### Prompt
How many lines in the records contain the string "kern", counting only matches with the same uppercase and lowercase letters? Reply with the number and nothing else.

** start of Dataset excerpts **

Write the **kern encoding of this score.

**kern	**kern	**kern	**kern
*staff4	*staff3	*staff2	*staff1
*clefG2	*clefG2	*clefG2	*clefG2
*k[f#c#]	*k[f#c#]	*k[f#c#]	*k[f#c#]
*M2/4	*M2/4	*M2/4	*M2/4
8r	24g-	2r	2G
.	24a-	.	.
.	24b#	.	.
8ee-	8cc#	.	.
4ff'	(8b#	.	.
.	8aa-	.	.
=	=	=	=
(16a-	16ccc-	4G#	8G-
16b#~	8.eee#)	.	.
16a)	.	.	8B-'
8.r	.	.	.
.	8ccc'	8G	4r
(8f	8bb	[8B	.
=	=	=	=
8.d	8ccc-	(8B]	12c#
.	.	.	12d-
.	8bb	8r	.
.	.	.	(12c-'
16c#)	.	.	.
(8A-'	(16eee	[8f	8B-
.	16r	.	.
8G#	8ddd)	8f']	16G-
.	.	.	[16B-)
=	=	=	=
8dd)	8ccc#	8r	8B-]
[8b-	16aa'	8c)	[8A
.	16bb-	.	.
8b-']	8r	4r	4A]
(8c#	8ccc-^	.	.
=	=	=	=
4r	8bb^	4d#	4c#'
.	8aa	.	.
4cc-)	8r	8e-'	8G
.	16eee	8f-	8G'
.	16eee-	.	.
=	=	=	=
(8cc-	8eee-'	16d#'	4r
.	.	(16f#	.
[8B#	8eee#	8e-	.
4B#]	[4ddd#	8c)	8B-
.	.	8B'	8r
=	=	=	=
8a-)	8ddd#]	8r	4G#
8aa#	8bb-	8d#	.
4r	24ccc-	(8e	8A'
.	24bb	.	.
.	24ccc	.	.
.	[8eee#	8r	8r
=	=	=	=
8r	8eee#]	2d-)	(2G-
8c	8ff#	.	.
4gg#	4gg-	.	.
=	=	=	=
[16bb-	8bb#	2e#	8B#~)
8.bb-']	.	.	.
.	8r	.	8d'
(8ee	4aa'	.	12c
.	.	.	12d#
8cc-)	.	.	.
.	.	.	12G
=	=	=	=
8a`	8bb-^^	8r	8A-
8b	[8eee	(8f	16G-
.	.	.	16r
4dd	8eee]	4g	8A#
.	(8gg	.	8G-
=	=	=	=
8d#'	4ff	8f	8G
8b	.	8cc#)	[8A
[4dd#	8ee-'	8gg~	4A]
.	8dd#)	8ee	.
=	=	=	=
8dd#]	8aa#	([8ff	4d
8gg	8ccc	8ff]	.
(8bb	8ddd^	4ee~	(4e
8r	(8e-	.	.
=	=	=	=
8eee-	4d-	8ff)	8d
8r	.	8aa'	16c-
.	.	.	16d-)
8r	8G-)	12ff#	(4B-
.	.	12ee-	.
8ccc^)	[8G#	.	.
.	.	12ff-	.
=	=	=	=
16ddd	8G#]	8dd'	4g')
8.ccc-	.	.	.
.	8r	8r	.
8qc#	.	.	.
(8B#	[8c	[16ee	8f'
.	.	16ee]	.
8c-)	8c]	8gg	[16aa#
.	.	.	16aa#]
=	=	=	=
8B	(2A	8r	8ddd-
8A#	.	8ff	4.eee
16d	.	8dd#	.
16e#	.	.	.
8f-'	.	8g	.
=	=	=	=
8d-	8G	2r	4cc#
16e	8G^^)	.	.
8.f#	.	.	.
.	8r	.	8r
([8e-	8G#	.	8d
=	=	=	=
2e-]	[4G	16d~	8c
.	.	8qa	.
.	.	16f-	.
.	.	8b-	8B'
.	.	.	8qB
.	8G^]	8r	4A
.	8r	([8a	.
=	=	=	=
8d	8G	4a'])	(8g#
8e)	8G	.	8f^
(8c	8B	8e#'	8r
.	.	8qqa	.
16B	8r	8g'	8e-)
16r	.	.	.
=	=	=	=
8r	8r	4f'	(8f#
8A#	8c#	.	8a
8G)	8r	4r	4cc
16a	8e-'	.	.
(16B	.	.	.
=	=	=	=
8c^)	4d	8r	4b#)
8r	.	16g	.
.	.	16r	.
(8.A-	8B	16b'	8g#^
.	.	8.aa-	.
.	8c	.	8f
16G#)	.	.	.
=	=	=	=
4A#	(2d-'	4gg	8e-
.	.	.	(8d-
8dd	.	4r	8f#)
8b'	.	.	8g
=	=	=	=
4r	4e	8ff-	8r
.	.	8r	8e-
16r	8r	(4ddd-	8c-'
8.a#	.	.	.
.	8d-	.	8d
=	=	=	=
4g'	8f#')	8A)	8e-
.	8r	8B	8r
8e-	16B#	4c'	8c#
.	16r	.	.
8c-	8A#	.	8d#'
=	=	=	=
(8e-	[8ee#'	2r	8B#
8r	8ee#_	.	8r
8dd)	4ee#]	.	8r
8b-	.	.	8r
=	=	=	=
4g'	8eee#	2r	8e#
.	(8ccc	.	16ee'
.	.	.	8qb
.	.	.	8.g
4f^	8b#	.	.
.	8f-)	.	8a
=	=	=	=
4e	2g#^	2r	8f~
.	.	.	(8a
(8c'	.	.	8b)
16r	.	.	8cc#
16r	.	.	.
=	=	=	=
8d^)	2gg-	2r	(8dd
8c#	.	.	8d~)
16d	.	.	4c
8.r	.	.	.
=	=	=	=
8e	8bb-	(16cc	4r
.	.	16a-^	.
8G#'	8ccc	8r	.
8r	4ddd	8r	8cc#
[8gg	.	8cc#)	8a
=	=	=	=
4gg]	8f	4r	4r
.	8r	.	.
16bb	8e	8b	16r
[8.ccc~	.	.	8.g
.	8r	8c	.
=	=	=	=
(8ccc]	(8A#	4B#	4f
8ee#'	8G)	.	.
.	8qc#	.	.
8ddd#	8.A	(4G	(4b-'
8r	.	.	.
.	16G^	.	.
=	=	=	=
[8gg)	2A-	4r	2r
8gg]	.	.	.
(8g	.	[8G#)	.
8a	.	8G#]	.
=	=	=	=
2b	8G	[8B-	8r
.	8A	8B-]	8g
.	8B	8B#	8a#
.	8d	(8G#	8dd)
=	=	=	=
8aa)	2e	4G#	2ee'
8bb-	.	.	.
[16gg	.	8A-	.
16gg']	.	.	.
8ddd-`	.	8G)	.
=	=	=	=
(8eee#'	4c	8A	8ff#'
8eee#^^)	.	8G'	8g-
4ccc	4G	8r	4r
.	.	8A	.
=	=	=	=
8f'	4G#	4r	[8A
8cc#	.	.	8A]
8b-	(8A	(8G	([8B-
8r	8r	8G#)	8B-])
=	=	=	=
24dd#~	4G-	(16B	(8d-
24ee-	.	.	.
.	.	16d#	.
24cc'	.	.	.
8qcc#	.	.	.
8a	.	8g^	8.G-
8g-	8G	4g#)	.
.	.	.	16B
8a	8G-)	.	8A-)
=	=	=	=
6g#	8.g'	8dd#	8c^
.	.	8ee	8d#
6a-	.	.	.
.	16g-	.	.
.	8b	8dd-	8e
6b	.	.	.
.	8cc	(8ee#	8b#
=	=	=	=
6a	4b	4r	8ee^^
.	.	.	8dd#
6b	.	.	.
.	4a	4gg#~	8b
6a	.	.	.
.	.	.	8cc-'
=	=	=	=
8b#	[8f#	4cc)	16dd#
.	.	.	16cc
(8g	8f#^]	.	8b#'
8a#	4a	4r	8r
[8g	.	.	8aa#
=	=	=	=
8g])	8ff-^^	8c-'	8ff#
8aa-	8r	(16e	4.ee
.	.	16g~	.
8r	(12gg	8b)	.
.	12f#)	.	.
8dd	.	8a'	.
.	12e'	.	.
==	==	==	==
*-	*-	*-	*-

** end of Dataset excerpts **

### The answer
2